* WORK REQUIRED *
Write the listing out once more, identical to the original but without pictures.

::: DATA FOR THIS EXERCISE

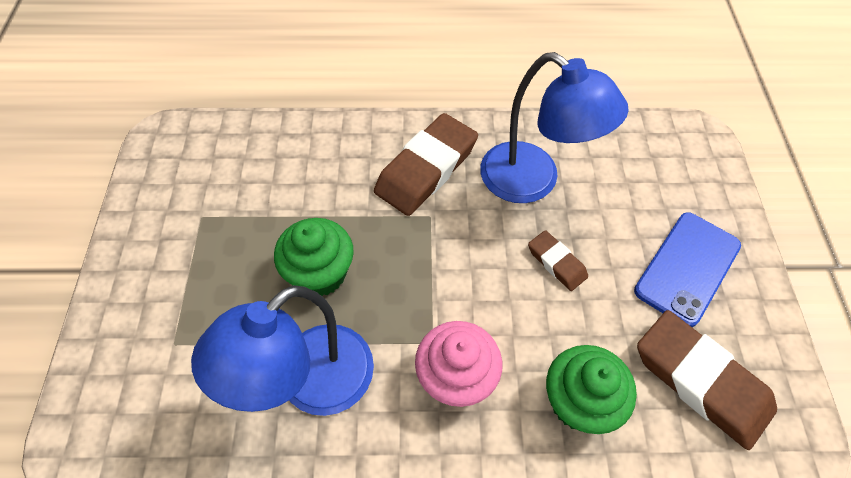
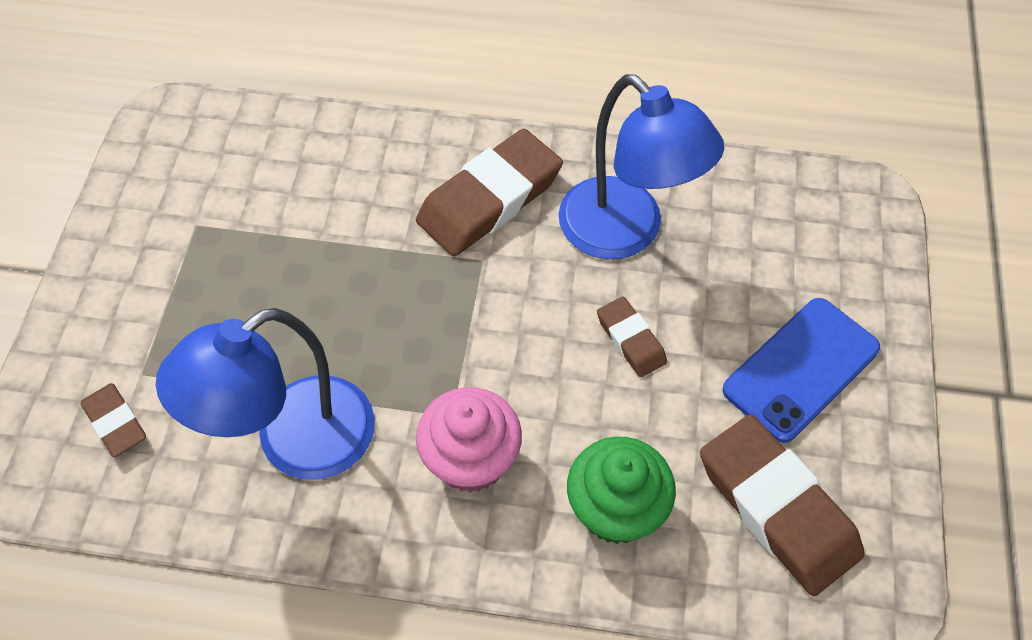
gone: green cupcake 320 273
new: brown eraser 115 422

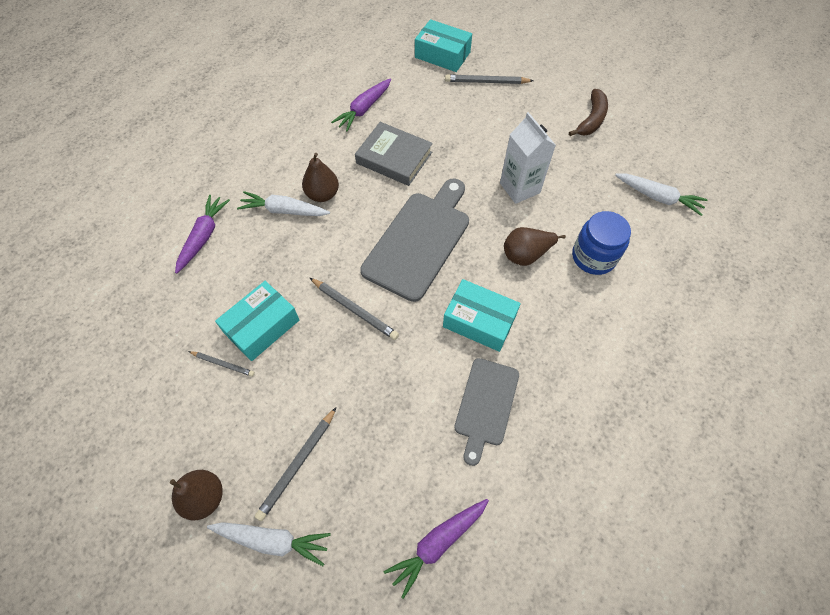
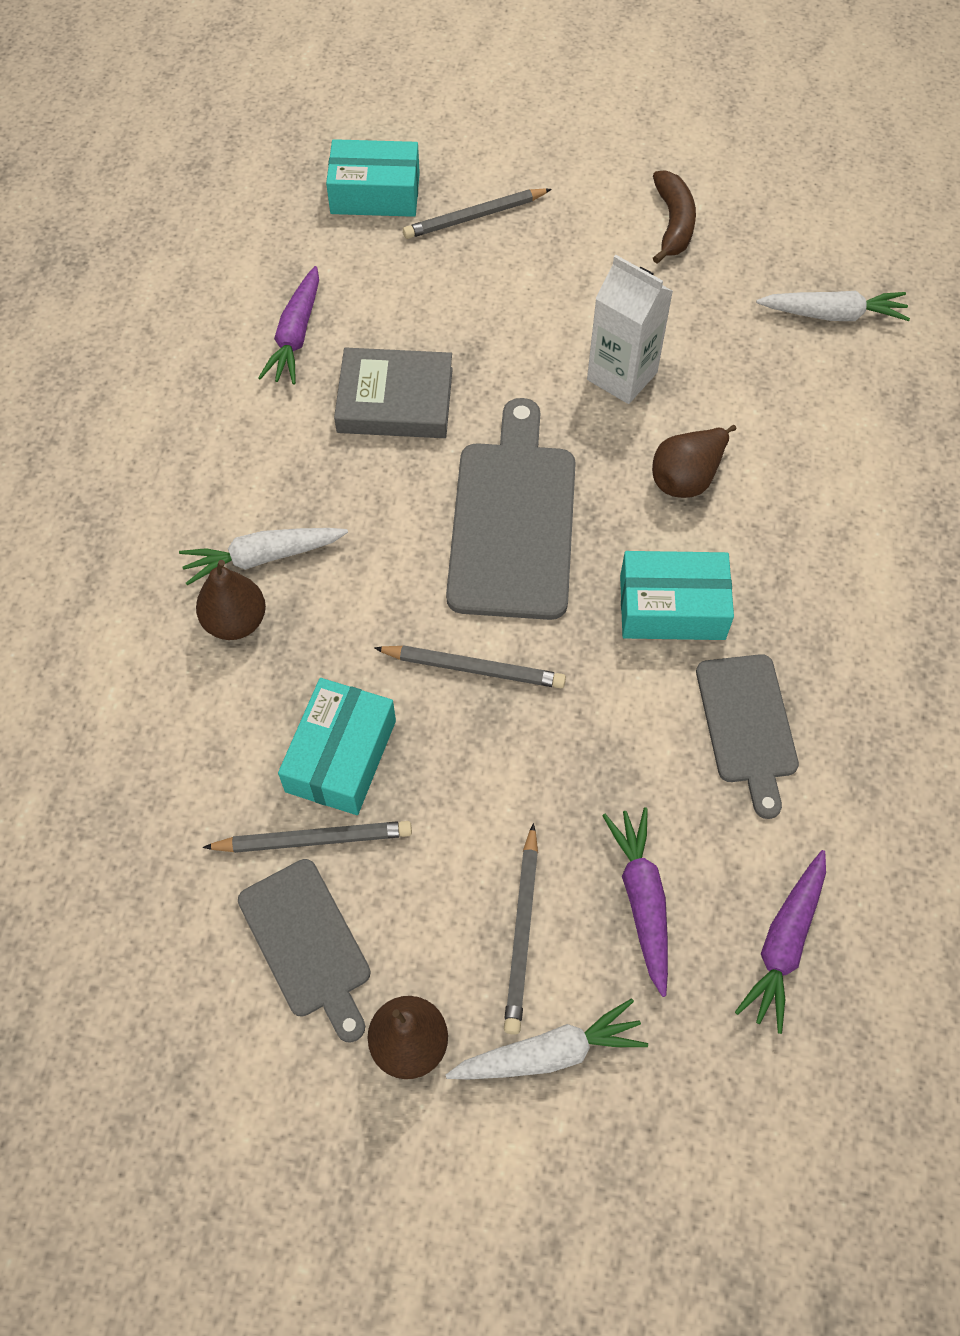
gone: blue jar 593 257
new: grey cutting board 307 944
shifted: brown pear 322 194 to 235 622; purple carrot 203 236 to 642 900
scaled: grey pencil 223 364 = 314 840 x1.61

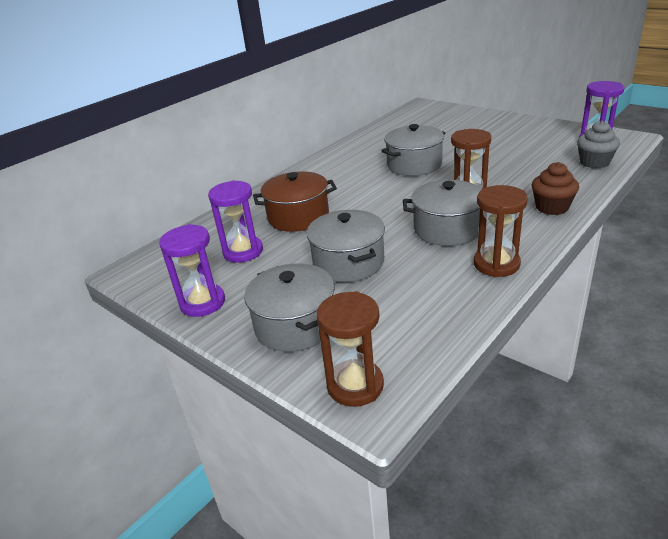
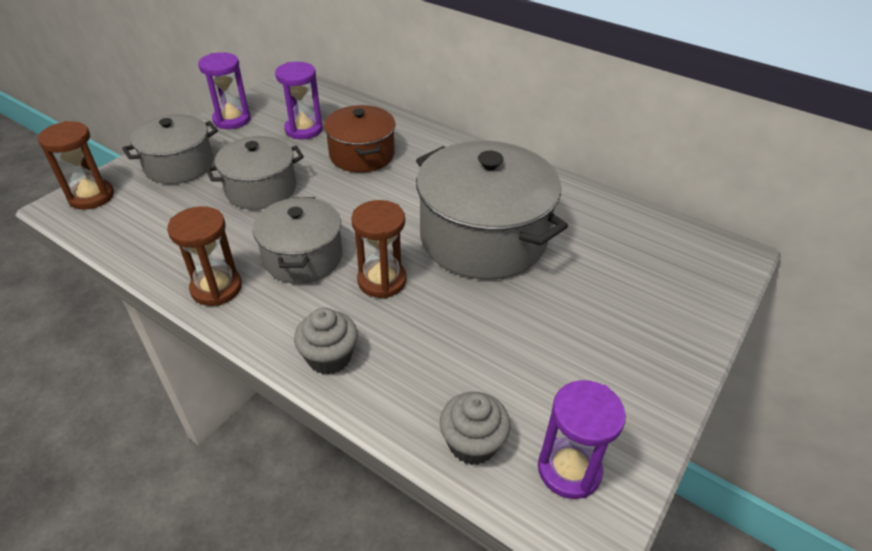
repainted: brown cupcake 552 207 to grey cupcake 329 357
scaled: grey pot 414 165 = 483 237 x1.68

::::::

* RESPONSE BOX *
gone: green cupcake 320 273
new: brown eraser 115 422

gone: blue jar 593 257
new: grey cutting board 307 944
shifted: brown pear 322 194 to 235 622; purple carrot 203 236 to 642 900
scaled: grey pencil 223 364 = 314 840 x1.61

repainted: brown cupcake 552 207 to grey cupcake 329 357
scaled: grey pot 414 165 = 483 237 x1.68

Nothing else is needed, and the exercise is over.